Task description
When the listing below reaches the line that has "camera: 125 degrees right, 25 degrees up", start reproducing exactly; stop after the line that has "(641, 438) = (276, 450): yellow", and drop the pictures.

*** Block opens ***

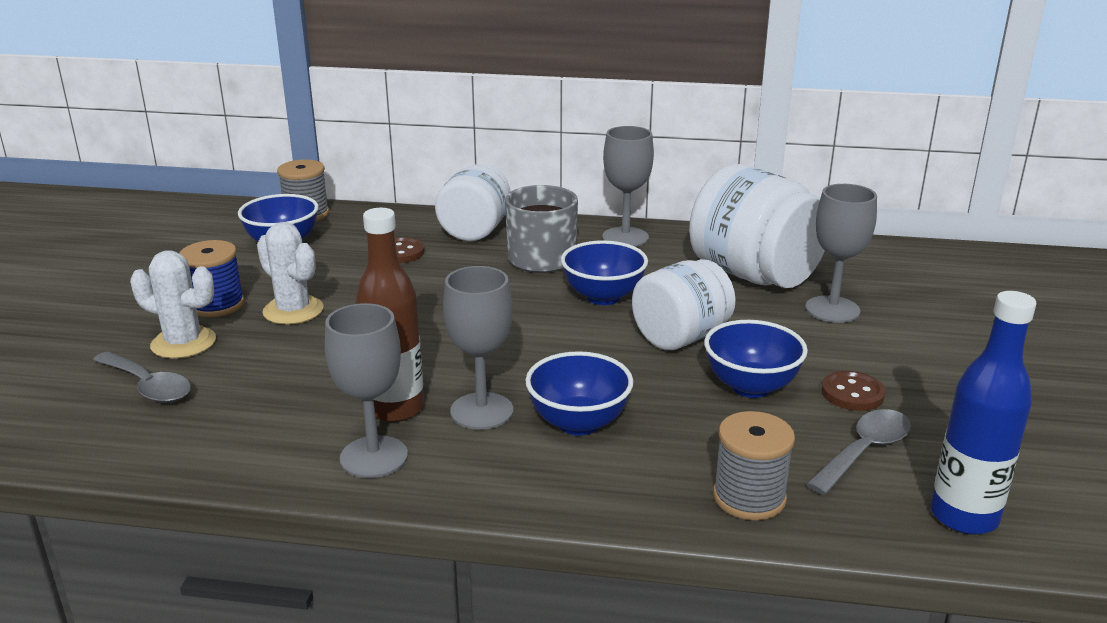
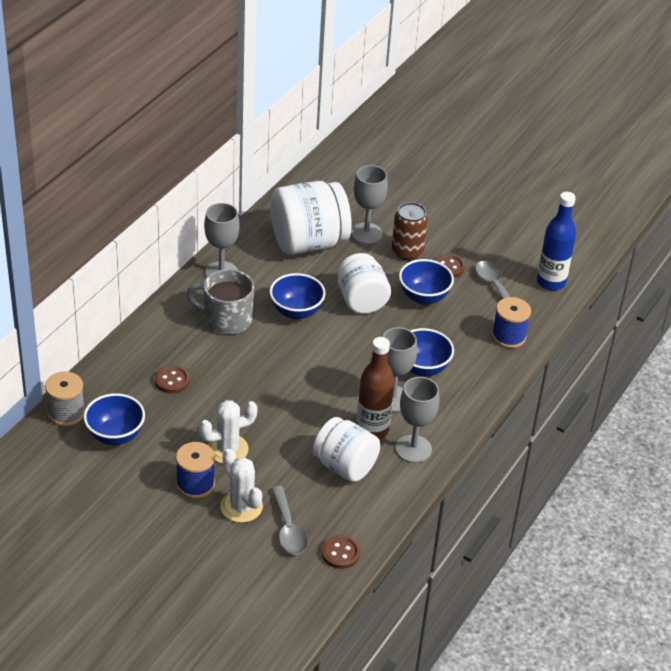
camera: 70 degrees left, 15 degrees up
(102, 441) = (340, 553): none -> brown button
(148, 386) = (288, 528): grey spoon -> grey spoon turned 105 degrees clockwise
(183, 343) = (241, 506): white cactus -> white cactus turned 75 degrees counterclockwise
(475, 231) = (161, 335): white jar -> white jar (345, 466)
(749, 497) = (508, 336): grey spool -> blue spool
(838, 349) = (407, 252): none -> brown can

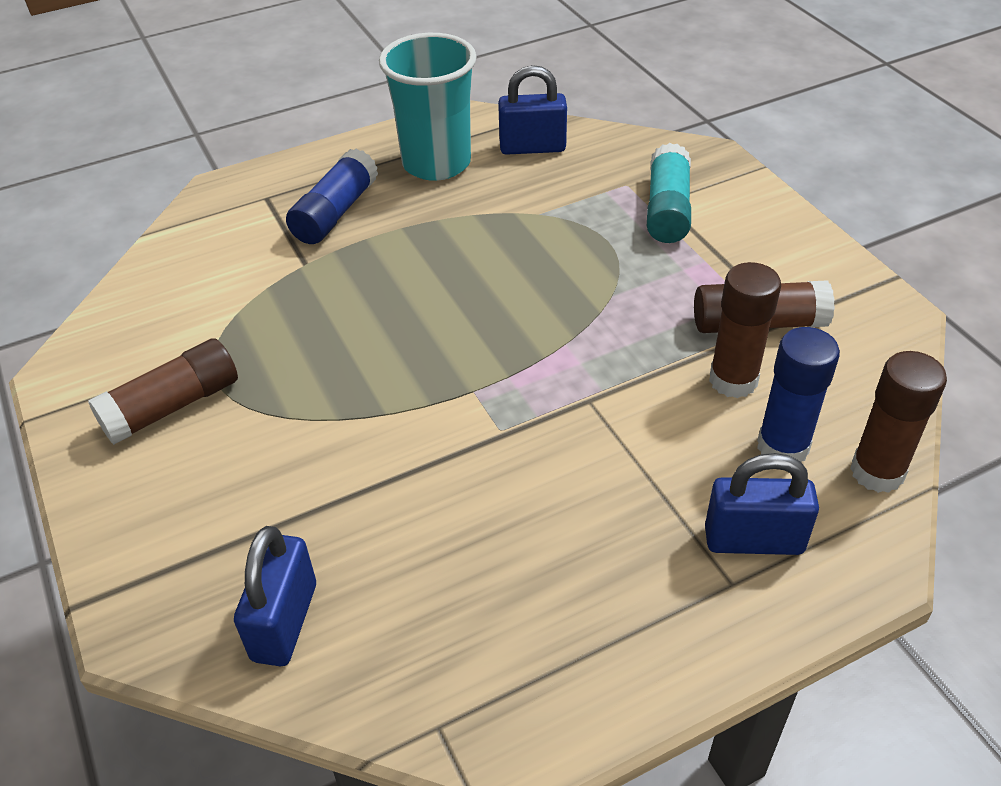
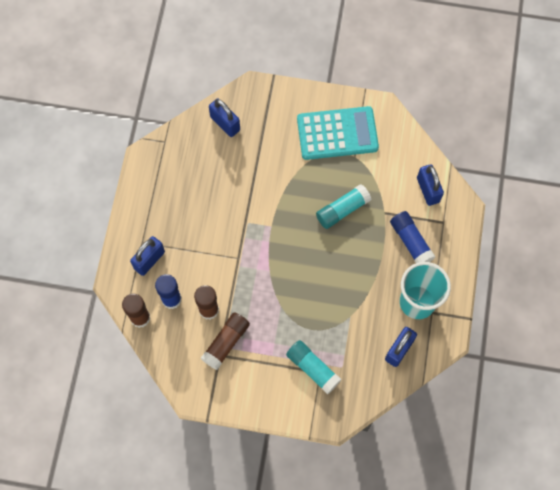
camera: 125 degrees right, 25 degrees up
(172, 406) = (337, 133): brown glue stick -> turquoise calculator
(215, 237) = (428, 190): none -> blue padlock
(347, 314) = (342, 210): none -> turquoise glue stick

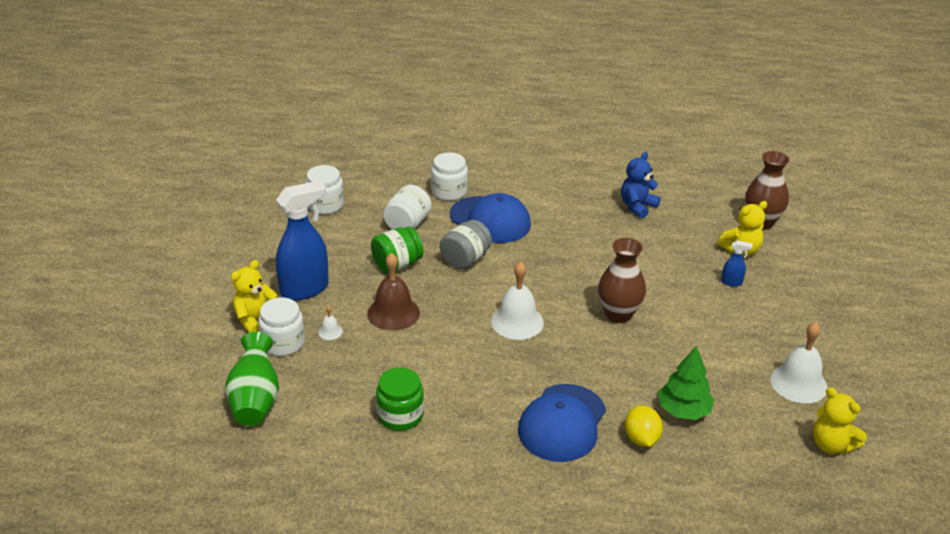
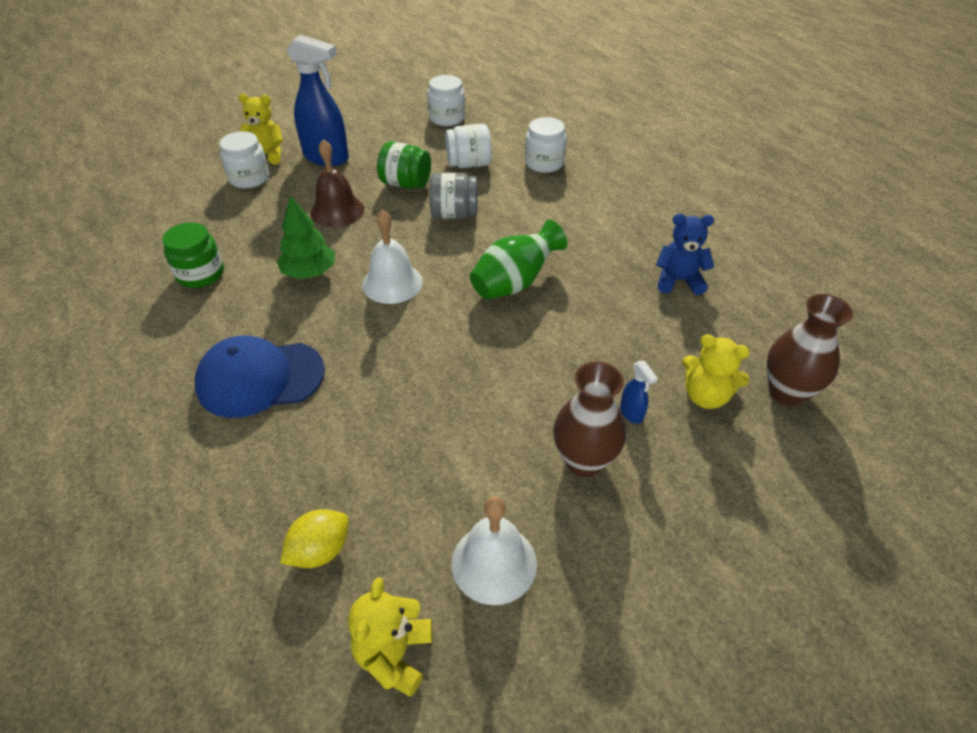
camera: 55 degrees right, 10 degrees up
(255, 400) = (170, 197): green vase -> green vase (514, 283)
(330, 331) = (283, 192): white bell -> none
(490, 220) = (531, 202): blue cap -> none
(618, 314) = (472, 345): brown vase -> brown vase (584, 460)
(641, 438) = (276, 450): yellow lemon -> yellow lemon (320, 551)
(683, 410) = (350, 467): green tree -> green tree (309, 272)

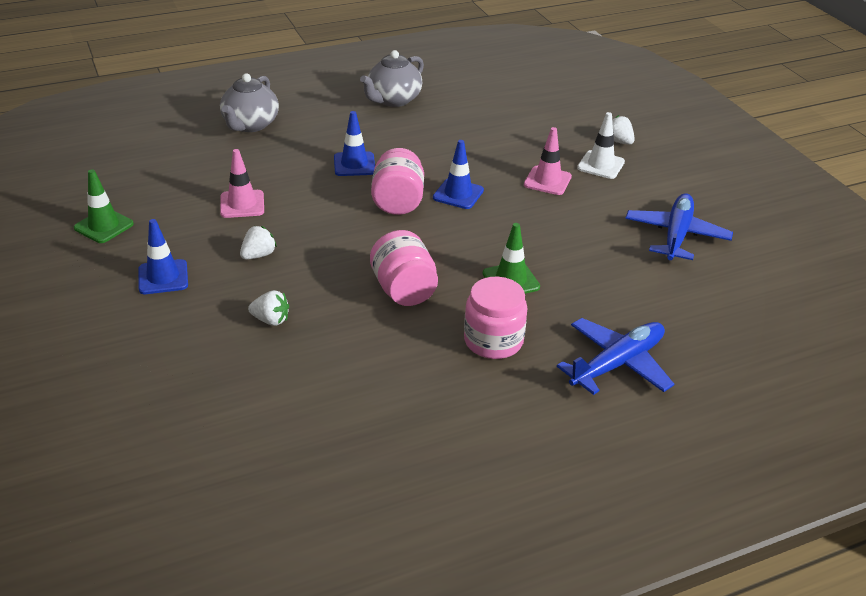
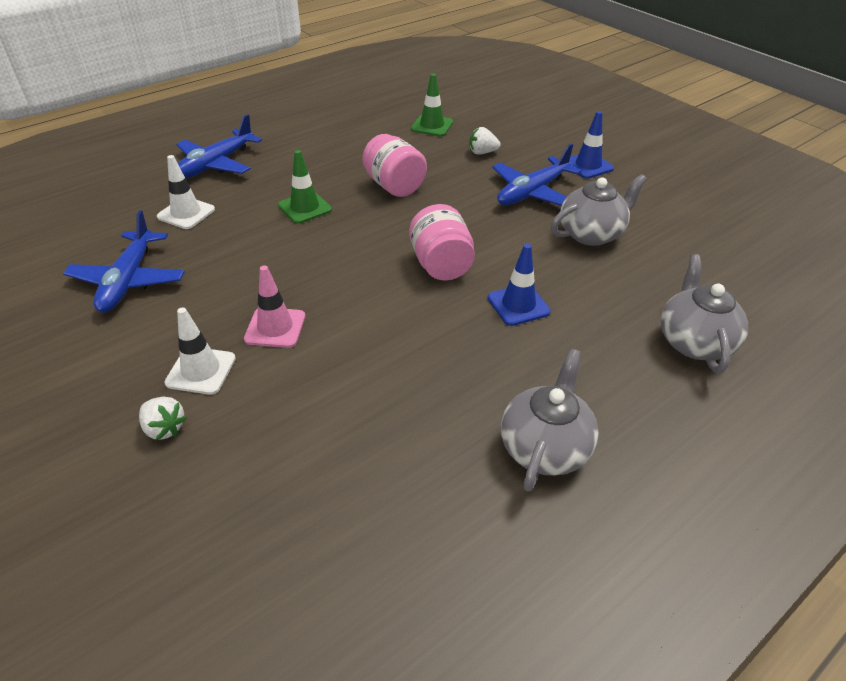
camera: 165 degrees right, 5 degrees up
(104, 226) = (684, 193): green traffic cone -> green traffic cone (432, 126)
(242, 204) = (591, 234): pink traffic cone -> grey teapot
(258, 255) = (532, 192): white strawberry -> blue plane
(458, 194) = (380, 287): blue traffic cone -> none
(493, 341) = (312, 164): pink jar -> none
(640, 296) = (186, 213): none -> white traffic cone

*** Block closes ***

Output below
camera: 125 degrees right, 25 degrees up
(172, 406) = (337, 133): brown glue stick -> turquoise calculator
(215, 237) = (428, 190): none -> blue padlock
(347, 314) = (342, 210): none -> turquoise glue stick

camera: 55 degrees right, 10 degrees up
(255, 400) = (170, 197): green vase -> green vase (514, 283)
(330, 331) = (283, 192): white bell -> none
(490, 220) = (531, 202): blue cap -> none
(618, 314) = (472, 345): brown vase -> brown vase (584, 460)
(641, 438) = (276, 450): yellow lemon -> yellow lemon (320, 551)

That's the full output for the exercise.